Go through the entries below and return every line that contains "Report".

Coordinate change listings
= = = =
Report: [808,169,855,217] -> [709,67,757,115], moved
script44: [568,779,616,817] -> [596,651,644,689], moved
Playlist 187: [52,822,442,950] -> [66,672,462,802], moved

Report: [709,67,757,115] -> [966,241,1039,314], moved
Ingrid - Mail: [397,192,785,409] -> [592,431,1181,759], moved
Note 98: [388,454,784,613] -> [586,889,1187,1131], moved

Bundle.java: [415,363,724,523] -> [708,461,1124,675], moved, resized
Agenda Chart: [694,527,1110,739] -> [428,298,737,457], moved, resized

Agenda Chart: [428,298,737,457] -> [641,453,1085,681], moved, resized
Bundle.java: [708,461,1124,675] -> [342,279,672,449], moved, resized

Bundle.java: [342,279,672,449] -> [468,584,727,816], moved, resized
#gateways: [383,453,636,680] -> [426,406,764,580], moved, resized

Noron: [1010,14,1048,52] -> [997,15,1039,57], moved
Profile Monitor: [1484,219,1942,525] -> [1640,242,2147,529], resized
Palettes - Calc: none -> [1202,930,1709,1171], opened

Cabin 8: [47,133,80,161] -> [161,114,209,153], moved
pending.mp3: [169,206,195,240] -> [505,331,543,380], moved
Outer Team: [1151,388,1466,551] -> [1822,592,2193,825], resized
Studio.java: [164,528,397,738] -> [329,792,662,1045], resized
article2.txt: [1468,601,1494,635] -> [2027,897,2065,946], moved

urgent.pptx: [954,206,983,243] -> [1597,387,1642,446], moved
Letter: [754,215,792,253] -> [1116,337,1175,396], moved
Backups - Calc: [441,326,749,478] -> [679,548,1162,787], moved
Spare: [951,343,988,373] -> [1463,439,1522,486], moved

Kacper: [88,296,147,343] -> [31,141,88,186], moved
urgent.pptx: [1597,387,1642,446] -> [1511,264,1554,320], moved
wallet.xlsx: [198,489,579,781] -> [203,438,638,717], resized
= = = =
PROBLEM SOLUTION
Report: [808,169,855,217] -> [709,67,757,115], moved
Report: [709,67,757,115] -> [966,241,1039,314], moved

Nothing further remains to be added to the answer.